=== PROVIDED DATA ===

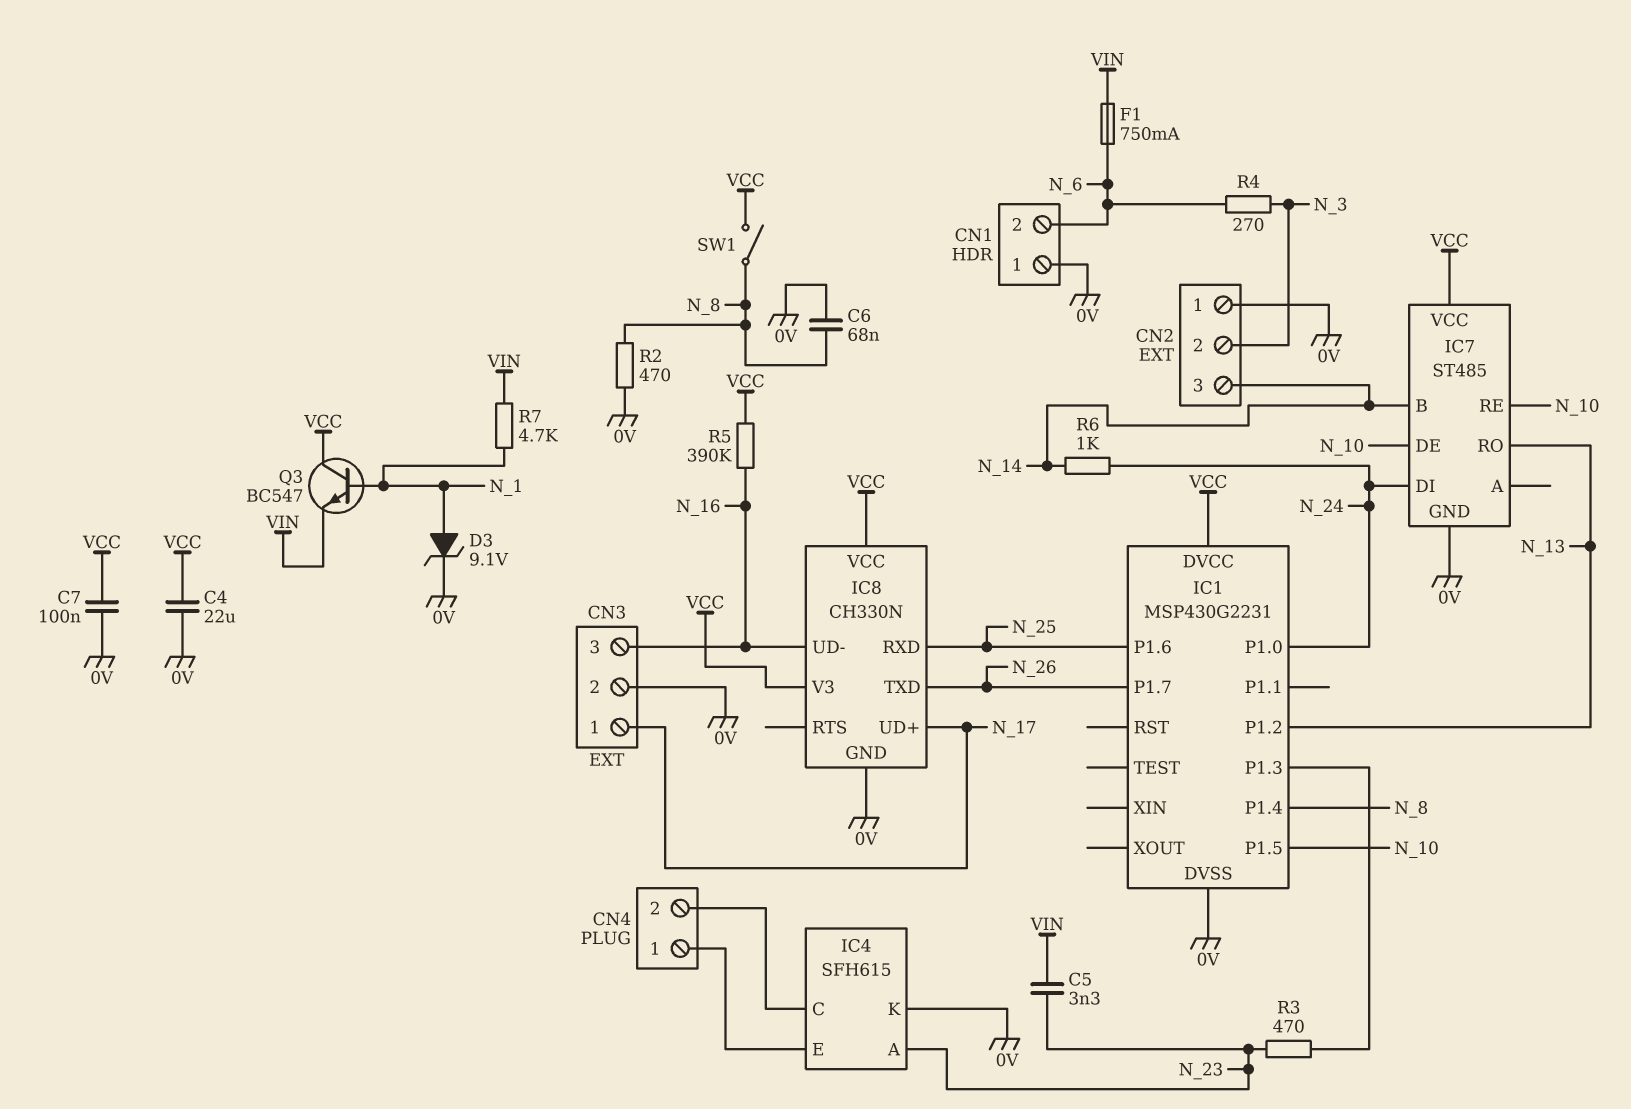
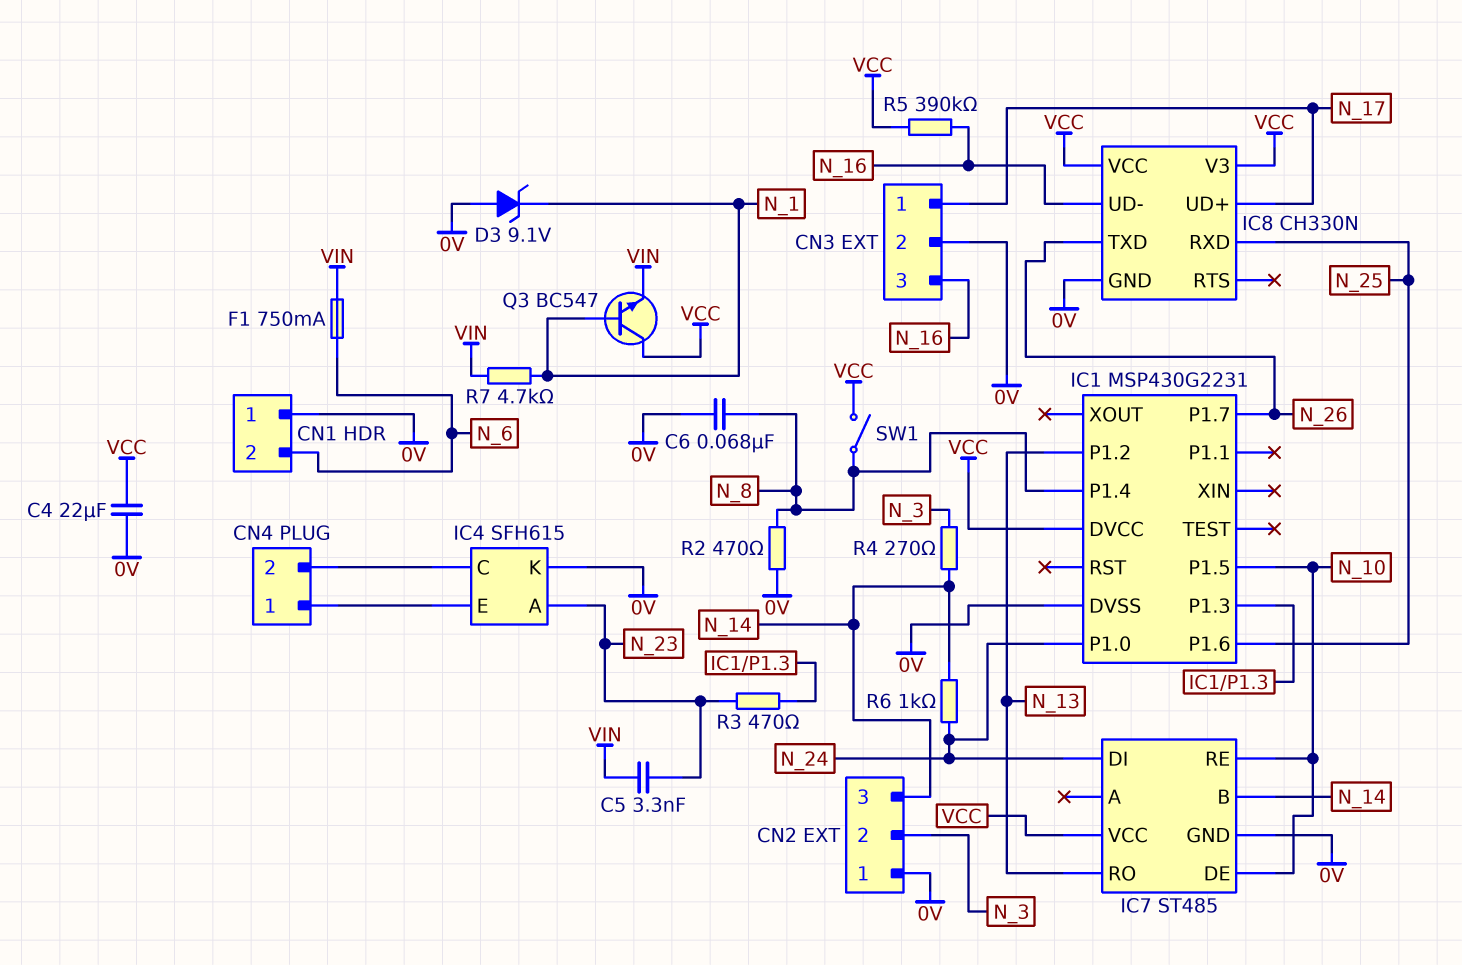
C7: 100nF (0V, VCC) -> none
D3: zener 9.1V (A N_1, K 0V) -> zener 9.1V (A 0V, K N_1)
R4: 270 (N_3, N_6) -> 270 (N_3, N_14)

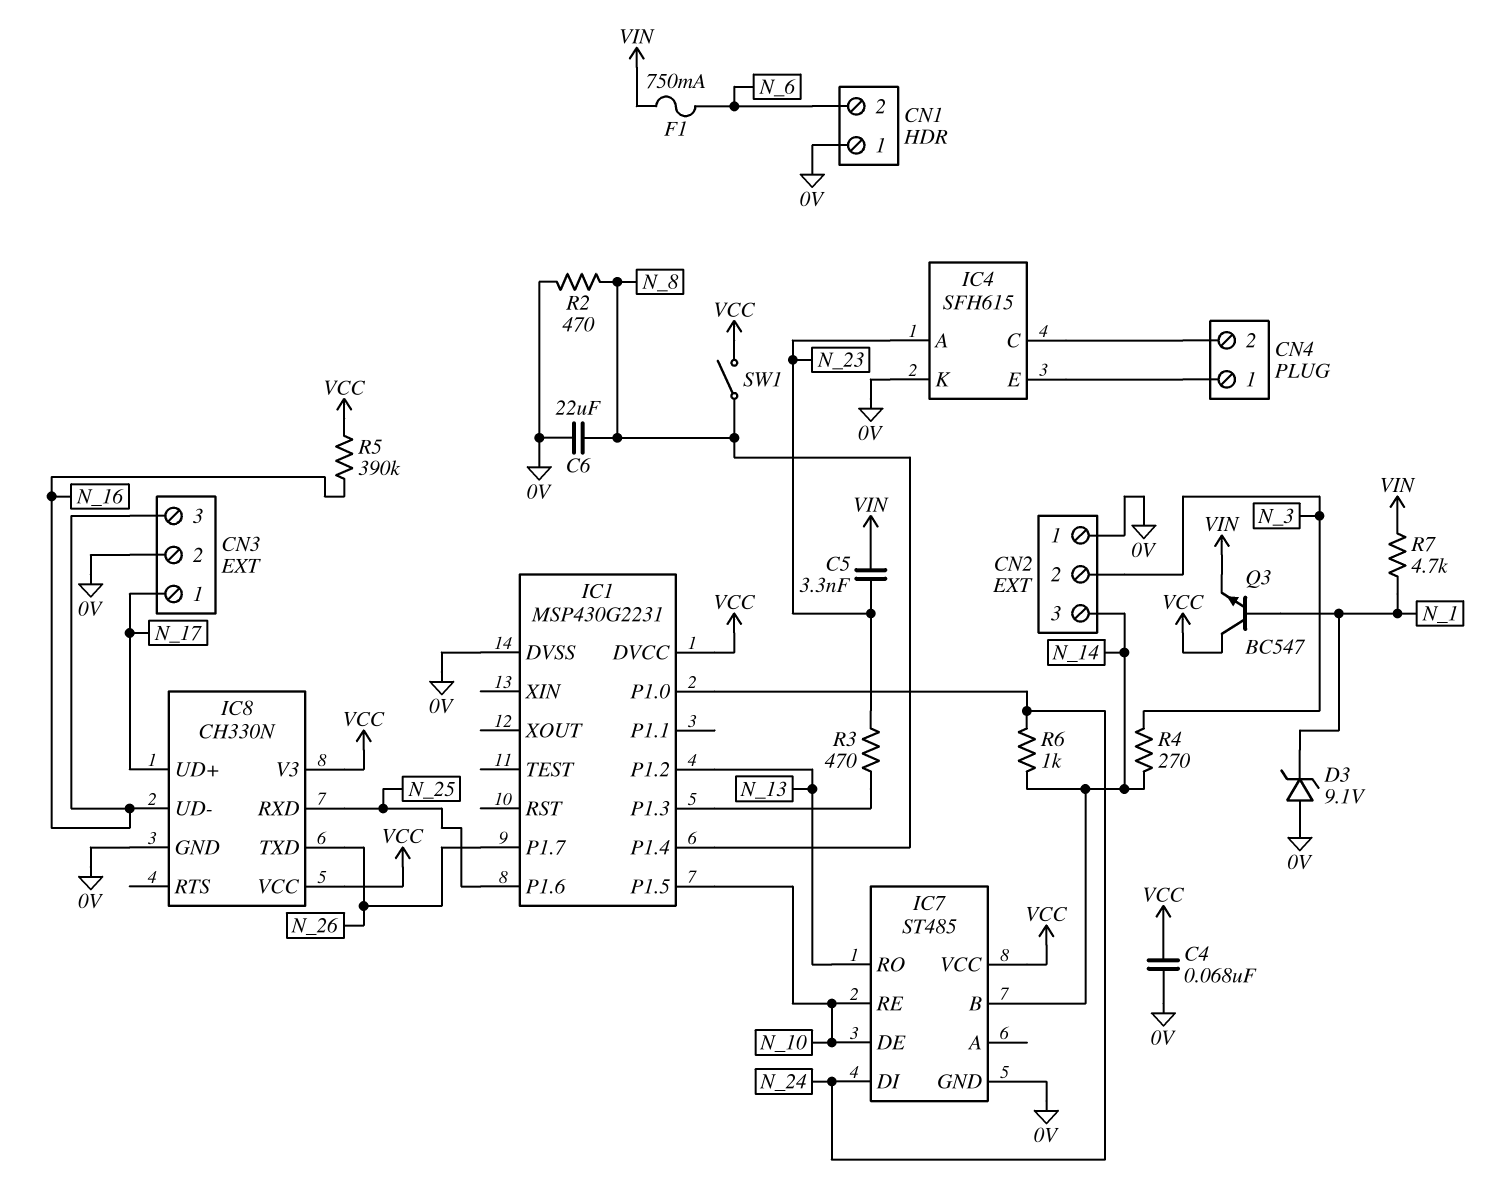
C4: 22uF (0V, VCC) -> 68nF (0V, VCC)
C6: 68nF (0V, N_8) -> 22uF (0V, N_8)

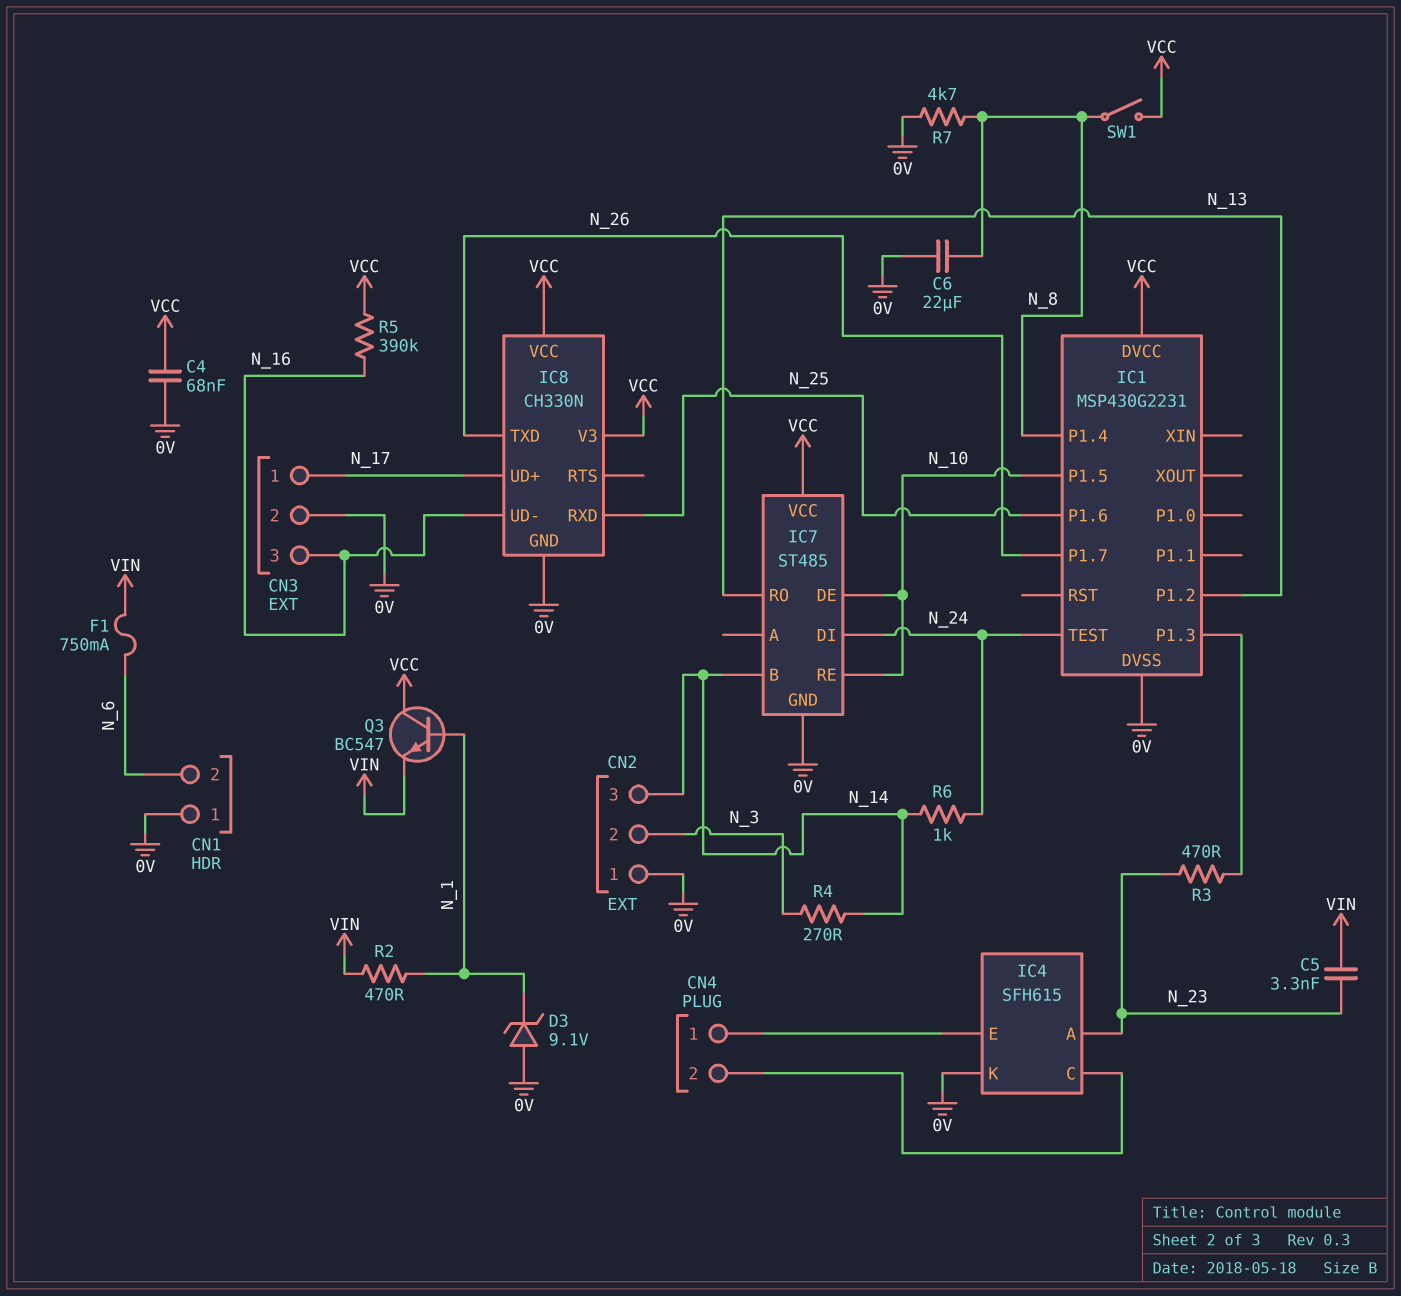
IC1 pin P1.0: N_24 -> none
IC1 pin TEST: none -> N_24
R2: 470 (0V, N_8) -> 470 (N_1, VIN)
R7: 4.7k (N_1, VIN) -> 4.7k (0V, N_8)

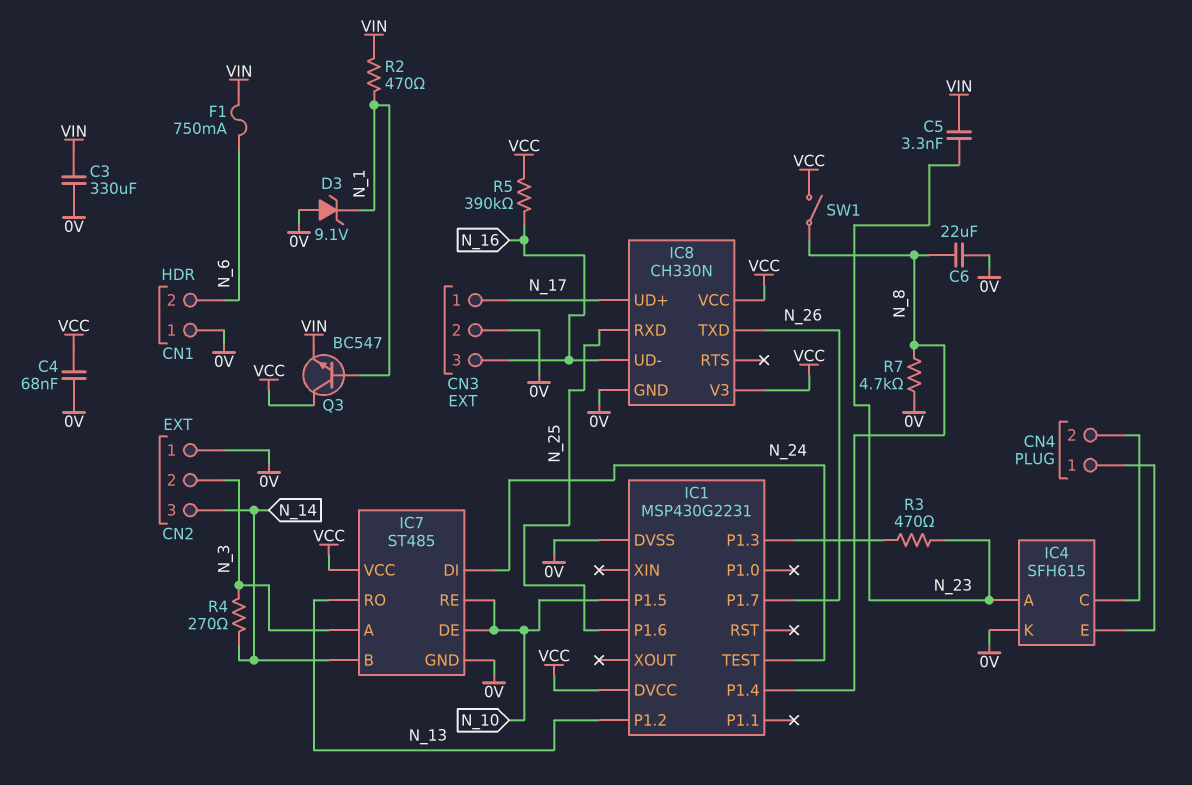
C3: none -> 330uF (0V, VIN)
IC7 pin A: none -> N_3
R6: 1k (N_14, N_24) -> none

=== TASK DETAILS ===
In the listing above, how many lines have the string "none" in them? Reply with only the figure.

=== ANSWER BOX ===
6